▶ [TASK GOAL]:
Print out the records in full, keeping each word unchanged.

▶ [DATA TO USE]:

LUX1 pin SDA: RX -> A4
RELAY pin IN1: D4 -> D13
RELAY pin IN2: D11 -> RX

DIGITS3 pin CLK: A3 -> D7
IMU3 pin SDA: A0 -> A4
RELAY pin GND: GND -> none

▶ [ANSWER AREA]:
LUX1 pin SDA: RX -> A4
RELAY pin IN1: D4 -> D13
RELAY pin IN2: D11 -> RX

DIGITS3 pin CLK: A3 -> D7
IMU3 pin SDA: A0 -> A4
RELAY pin GND: GND -> none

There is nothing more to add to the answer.